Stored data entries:
_ _ _ _

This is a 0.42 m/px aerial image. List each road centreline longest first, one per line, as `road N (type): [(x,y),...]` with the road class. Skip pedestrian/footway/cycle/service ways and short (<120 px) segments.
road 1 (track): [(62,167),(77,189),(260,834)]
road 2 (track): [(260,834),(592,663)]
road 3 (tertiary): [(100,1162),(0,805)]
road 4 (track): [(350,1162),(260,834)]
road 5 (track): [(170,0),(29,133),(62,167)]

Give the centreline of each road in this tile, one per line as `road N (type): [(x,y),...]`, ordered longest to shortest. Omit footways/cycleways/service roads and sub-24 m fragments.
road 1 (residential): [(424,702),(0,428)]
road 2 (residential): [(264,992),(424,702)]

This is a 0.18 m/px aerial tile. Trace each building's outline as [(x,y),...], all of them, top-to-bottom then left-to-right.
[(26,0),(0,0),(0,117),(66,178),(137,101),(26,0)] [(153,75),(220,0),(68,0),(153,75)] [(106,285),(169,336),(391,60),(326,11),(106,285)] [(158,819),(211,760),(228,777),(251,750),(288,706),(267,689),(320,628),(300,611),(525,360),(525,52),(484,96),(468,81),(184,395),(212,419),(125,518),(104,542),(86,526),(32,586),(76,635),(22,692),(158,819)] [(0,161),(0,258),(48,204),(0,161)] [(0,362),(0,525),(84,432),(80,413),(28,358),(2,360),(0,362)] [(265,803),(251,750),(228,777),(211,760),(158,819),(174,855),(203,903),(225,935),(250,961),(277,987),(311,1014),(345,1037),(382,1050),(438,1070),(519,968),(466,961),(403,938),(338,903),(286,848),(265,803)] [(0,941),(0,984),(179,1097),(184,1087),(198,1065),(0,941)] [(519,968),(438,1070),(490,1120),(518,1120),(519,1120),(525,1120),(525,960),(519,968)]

_ _ _ _

:: Prompt ::
Each line above should be copied exactly, with no line missing.

:: Answer below ::
This is a 0.42 m/px aerial image. List each road centreline longest first, one per line, as `road N (type): [(x,y),...]` with the road class. Skip pedestrian/footway/cycle/service ways and short (<120 px) segments.
road 1 (track): [(62,167),(77,189),(260,834)]
road 2 (track): [(260,834),(592,663)]
road 3 (tertiary): [(100,1162),(0,805)]
road 4 (track): [(350,1162),(260,834)]
road 5 (track): [(170,0),(29,133),(62,167)]

Give the centreline of each road in this tile, one per line as `road N (type): [(x,y),...]`, ordered longest to shortest. Omit footways/cycleways/service roads and sub-24 m fragments.
road 1 (residential): [(424,702),(0,428)]
road 2 (residential): [(264,992),(424,702)]

This is a 0.18 m/px aerial tile. Trace each building's outline as [(x,y),...], all of them, top-to-bottom then left-to-right.
[(26,0),(0,0),(0,117),(66,178),(137,101),(26,0)] [(153,75),(220,0),(68,0),(153,75)] [(106,285),(169,336),(391,60),(326,11),(106,285)] [(158,819),(211,760),(228,777),(251,750),(288,706),(267,689),(320,628),(300,611),(525,360),(525,52),(484,96),(468,81),(184,395),(212,419),(125,518),(104,542),(86,526),(32,586),(76,635),(22,692),(158,819)] [(0,161),(0,258),(48,204),(0,161)] [(0,362),(0,525),(84,432),(80,413),(28,358),(2,360),(0,362)] [(265,803),(251,750),(228,777),(211,760),(158,819),(174,855),(203,903),(225,935),(250,961),(277,987),(311,1014),(345,1037),(382,1050),(438,1070),(519,968),(466,961),(403,938),(338,903),(286,848),(265,803)] [(0,941),(0,984),(179,1097),(184,1087),(198,1065),(0,941)] [(519,968),(438,1070),(490,1120),(518,1120),(519,1120),(525,1120),(525,960),(519,968)]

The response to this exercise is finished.